• _Exercise requirements_
Print exactly what the entries say, line by line, from the first line down to the one with "black plate: 1 -> 2", inclusive.

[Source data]
■ ■ ■ ■ ■

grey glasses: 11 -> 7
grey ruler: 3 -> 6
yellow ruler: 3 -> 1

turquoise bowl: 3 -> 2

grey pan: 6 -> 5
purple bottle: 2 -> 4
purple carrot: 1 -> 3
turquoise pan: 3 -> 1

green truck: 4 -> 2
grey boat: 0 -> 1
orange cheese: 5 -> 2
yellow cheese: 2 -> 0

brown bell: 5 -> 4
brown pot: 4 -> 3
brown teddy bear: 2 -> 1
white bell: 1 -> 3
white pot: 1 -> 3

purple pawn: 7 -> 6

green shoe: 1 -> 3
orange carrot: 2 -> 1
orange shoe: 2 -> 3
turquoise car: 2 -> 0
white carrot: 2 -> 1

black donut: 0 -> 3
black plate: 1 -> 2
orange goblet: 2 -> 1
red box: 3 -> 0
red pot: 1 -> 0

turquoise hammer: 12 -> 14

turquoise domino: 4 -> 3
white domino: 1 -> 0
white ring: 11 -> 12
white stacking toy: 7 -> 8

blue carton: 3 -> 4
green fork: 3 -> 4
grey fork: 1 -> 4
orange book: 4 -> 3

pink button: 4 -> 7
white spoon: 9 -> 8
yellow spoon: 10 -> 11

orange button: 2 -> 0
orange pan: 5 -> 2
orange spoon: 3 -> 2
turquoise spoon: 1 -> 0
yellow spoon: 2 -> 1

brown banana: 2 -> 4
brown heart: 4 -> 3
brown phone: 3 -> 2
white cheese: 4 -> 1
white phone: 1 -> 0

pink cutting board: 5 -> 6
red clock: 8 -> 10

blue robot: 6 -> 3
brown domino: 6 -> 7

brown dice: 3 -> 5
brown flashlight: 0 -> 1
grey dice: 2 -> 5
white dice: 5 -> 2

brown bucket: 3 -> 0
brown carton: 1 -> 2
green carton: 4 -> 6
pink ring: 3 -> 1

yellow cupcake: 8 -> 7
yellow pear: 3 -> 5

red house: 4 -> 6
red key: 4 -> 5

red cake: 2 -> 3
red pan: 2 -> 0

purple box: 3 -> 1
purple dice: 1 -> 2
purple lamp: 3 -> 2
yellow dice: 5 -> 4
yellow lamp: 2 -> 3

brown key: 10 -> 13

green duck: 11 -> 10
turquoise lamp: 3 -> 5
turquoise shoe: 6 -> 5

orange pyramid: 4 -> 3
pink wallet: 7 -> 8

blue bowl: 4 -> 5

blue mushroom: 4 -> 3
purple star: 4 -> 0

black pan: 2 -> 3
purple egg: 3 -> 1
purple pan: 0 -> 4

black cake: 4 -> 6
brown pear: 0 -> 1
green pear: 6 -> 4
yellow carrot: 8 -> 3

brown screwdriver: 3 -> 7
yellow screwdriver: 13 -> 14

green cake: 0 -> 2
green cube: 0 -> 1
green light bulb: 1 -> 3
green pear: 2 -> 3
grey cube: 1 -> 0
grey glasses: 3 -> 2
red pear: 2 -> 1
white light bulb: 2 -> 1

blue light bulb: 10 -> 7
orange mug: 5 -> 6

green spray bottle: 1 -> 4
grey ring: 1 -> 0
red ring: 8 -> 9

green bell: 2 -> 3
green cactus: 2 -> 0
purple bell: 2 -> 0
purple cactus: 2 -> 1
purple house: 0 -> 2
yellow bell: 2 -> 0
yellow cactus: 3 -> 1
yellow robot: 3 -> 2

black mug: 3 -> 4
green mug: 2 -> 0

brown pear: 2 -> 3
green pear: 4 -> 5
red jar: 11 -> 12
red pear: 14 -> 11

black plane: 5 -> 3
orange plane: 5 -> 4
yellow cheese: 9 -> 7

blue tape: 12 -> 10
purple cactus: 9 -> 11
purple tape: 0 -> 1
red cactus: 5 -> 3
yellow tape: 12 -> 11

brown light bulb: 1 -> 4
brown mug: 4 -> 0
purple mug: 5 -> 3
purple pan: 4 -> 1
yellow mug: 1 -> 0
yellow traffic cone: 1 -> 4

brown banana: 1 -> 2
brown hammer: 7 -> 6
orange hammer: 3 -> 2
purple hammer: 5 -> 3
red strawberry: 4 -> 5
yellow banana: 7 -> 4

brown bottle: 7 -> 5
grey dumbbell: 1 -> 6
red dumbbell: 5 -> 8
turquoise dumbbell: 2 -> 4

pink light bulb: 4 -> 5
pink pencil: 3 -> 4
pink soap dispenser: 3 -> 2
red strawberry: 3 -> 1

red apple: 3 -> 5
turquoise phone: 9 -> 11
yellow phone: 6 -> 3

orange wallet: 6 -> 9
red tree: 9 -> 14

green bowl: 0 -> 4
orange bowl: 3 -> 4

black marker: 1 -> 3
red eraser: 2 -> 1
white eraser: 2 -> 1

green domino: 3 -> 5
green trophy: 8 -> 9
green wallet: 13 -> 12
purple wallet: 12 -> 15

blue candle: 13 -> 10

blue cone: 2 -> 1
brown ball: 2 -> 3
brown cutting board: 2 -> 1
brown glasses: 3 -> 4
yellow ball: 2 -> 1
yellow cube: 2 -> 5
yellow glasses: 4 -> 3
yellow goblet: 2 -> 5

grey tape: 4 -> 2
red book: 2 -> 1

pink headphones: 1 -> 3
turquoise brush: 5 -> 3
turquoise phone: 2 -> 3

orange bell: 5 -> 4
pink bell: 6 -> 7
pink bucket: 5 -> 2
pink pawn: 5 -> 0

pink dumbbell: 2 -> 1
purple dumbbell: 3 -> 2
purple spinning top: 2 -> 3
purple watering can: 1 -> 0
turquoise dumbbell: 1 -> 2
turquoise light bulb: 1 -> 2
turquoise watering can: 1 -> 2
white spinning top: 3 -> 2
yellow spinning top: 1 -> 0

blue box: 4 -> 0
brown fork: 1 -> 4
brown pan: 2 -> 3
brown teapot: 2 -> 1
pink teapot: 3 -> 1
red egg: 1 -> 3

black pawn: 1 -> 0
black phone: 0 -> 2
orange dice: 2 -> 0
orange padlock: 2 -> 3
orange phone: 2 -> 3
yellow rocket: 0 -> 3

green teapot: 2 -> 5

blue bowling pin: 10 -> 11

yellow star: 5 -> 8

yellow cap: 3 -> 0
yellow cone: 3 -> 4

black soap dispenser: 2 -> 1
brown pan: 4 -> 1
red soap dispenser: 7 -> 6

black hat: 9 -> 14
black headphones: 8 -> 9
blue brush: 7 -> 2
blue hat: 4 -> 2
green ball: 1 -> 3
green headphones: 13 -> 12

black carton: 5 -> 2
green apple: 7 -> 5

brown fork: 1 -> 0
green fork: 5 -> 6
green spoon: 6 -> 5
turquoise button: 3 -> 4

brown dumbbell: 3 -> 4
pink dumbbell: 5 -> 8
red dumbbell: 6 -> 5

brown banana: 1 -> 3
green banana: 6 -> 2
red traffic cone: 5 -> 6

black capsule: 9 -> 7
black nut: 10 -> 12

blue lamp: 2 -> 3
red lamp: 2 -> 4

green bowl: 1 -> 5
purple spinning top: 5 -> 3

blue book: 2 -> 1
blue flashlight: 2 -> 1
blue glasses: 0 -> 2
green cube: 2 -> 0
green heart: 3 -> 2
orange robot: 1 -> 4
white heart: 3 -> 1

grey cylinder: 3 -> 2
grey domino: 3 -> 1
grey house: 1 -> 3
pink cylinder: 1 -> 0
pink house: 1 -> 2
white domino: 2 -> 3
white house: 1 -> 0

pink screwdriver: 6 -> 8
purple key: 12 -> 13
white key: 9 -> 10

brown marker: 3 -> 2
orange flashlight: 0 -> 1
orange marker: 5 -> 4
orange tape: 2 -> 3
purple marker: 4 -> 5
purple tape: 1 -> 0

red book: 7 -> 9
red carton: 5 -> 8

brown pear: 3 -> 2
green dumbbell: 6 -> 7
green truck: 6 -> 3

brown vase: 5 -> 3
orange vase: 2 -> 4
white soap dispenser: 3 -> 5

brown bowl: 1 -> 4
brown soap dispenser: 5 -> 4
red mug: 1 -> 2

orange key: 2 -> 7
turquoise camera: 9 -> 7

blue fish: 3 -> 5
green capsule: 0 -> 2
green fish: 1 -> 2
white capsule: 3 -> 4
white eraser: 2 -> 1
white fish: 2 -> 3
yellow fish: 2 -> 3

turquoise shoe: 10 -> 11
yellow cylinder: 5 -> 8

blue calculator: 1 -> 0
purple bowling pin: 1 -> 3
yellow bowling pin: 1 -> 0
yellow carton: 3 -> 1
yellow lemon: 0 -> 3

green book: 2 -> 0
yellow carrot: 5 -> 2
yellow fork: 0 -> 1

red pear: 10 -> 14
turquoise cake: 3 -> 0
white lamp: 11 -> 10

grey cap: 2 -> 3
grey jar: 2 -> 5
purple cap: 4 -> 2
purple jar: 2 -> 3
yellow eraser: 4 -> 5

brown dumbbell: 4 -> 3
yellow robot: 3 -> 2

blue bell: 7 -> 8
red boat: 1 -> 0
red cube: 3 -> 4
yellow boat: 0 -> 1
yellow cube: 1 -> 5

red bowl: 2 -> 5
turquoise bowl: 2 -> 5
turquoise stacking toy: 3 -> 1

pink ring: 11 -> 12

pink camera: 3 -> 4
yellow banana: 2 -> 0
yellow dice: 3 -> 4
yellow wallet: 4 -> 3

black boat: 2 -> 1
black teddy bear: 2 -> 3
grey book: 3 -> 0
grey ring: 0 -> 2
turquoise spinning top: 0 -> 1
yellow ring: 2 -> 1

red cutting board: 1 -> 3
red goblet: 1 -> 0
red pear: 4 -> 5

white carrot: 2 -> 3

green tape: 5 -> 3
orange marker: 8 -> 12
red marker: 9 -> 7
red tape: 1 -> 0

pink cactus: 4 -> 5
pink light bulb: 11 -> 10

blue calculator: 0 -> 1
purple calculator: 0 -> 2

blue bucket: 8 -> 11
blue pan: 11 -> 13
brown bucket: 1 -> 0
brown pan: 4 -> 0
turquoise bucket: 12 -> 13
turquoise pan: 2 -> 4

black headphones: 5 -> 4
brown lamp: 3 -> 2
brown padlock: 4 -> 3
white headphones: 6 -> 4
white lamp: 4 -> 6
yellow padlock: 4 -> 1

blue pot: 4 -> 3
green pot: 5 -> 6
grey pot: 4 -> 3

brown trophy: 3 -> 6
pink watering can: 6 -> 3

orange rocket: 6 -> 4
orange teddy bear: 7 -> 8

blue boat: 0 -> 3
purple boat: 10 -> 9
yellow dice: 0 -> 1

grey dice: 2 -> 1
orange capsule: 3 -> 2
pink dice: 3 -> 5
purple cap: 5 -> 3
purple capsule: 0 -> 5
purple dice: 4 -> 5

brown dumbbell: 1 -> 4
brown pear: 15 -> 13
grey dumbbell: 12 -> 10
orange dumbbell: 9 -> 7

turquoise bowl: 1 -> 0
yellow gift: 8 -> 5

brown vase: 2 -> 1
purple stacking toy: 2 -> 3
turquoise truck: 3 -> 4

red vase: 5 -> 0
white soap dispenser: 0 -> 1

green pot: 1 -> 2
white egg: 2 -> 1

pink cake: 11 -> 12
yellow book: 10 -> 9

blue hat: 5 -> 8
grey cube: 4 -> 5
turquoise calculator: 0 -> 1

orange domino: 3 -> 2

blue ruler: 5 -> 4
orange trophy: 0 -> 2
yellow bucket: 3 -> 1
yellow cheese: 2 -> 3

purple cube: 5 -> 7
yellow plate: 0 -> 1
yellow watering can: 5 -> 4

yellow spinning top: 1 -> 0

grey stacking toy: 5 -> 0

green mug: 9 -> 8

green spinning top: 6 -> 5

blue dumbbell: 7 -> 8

■ ■ ■ ■ ■

• _Answer below_
grey glasses: 11 -> 7
grey ruler: 3 -> 6
yellow ruler: 3 -> 1

turquoise bowl: 3 -> 2

grey pan: 6 -> 5
purple bottle: 2 -> 4
purple carrot: 1 -> 3
turquoise pan: 3 -> 1

green truck: 4 -> 2
grey boat: 0 -> 1
orange cheese: 5 -> 2
yellow cheese: 2 -> 0

brown bell: 5 -> 4
brown pot: 4 -> 3
brown teddy bear: 2 -> 1
white bell: 1 -> 3
white pot: 1 -> 3

purple pawn: 7 -> 6

green shoe: 1 -> 3
orange carrot: 2 -> 1
orange shoe: 2 -> 3
turquoise car: 2 -> 0
white carrot: 2 -> 1

black donut: 0 -> 3
black plate: 1 -> 2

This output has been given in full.